» **Exercise prompt**:
From the first line of the listing to the last, set down everything exactly, but skip the images.

» **Data**:

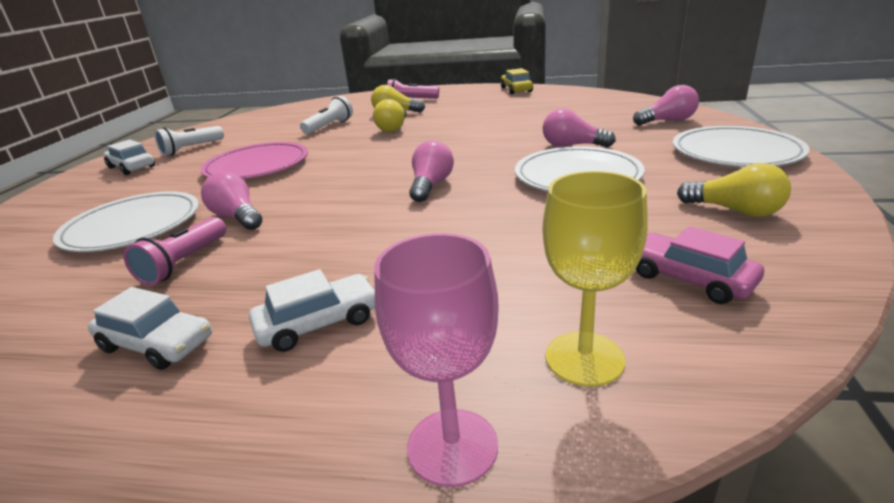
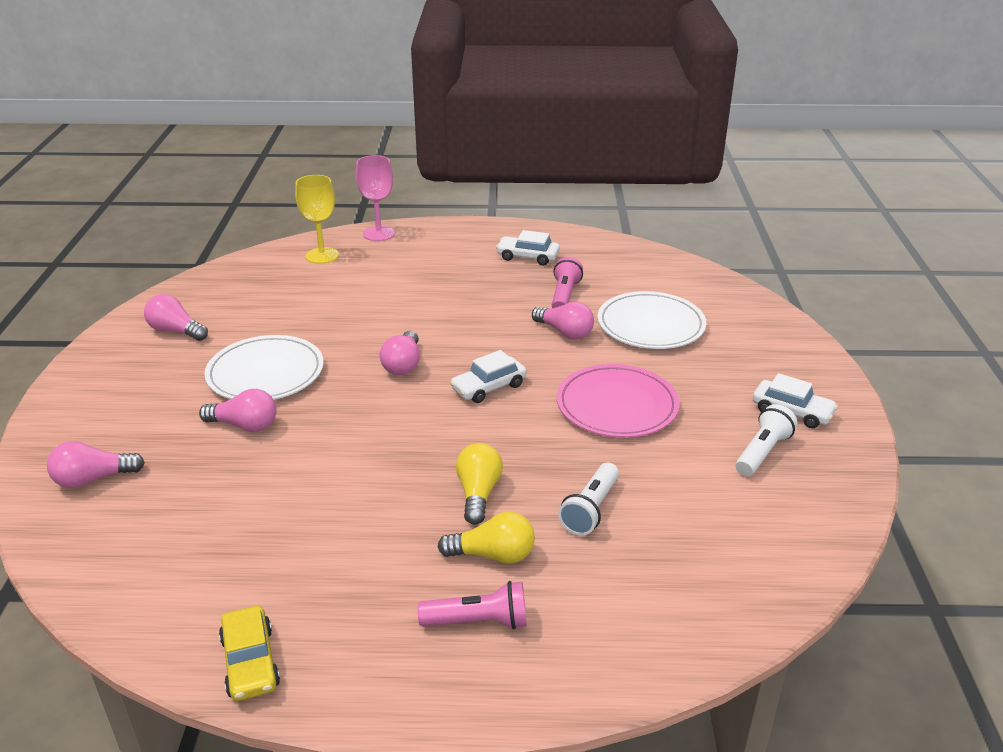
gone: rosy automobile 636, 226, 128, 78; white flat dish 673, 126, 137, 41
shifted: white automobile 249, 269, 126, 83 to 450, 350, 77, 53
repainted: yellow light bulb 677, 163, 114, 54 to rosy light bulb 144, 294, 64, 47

» **Solved problem**:
gone: rosy automobile 636, 226, 128, 78; white flat dish 673, 126, 137, 41
shifted: white automobile 249, 269, 126, 83 to 450, 350, 77, 53
repainted: yellow light bulb 677, 163, 114, 54 to rosy light bulb 144, 294, 64, 47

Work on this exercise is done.